▶ _EXERCISE DIRECTIONS_: Gather up every line from the entries below that uses the word "grey".

· · · · ·

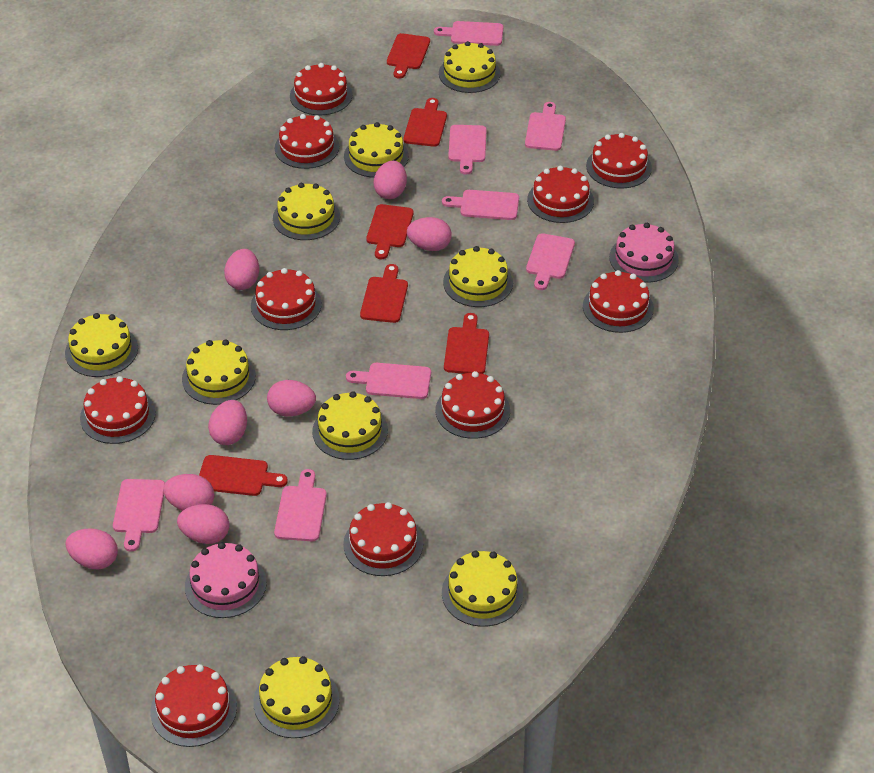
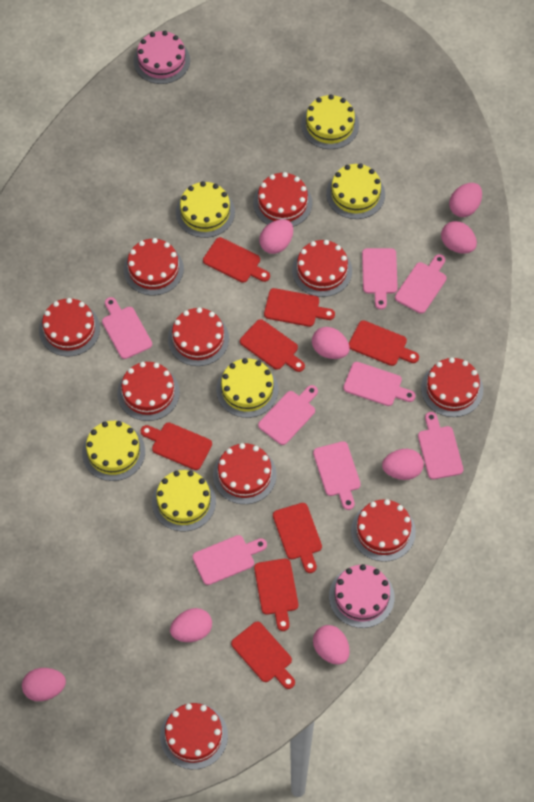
red cutting board: 6 -> 8
yellow cake: 9 -> 6

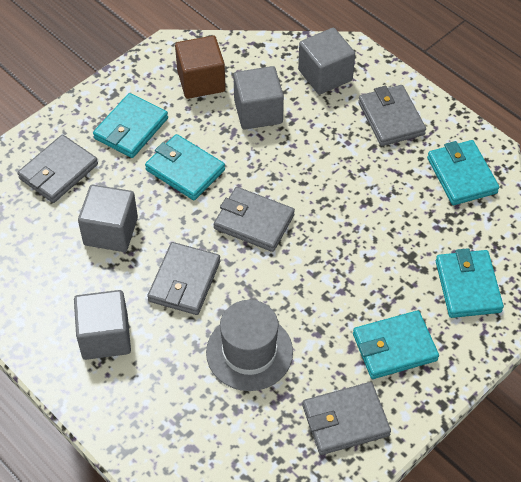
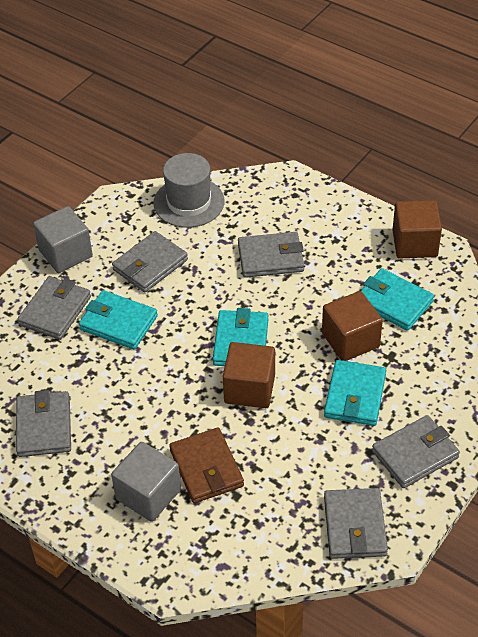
brown cube: 1 -> 3
brown wallet: 0 -> 1
grey cube: 4 -> 2
grey wallet: 5 -> 6
turquoise wallet: 5 -> 4

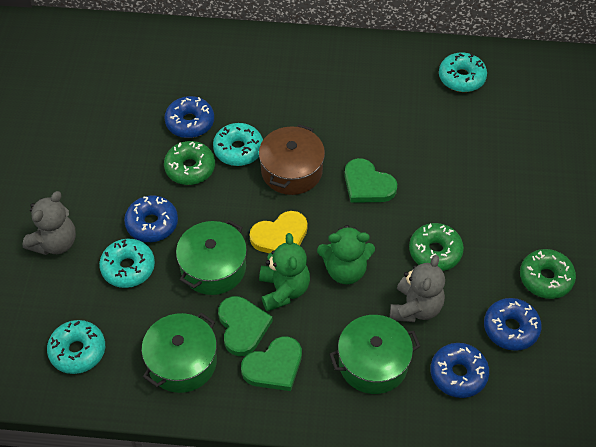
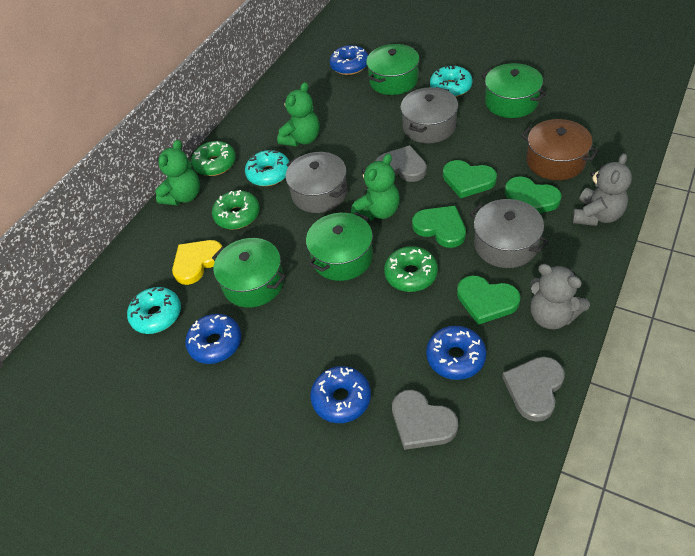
green heart: 3 -> 4
green pot: 3 -> 4
green teddy bear: 2 -> 3
grey heart: 0 -> 3
grey pot: 0 -> 3
turquoise donut: 4 -> 3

· · · · ·

▶ _REPLY_:
grey cube: 4 -> 2
grey wallet: 5 -> 6
grey heart: 0 -> 3
grey pot: 0 -> 3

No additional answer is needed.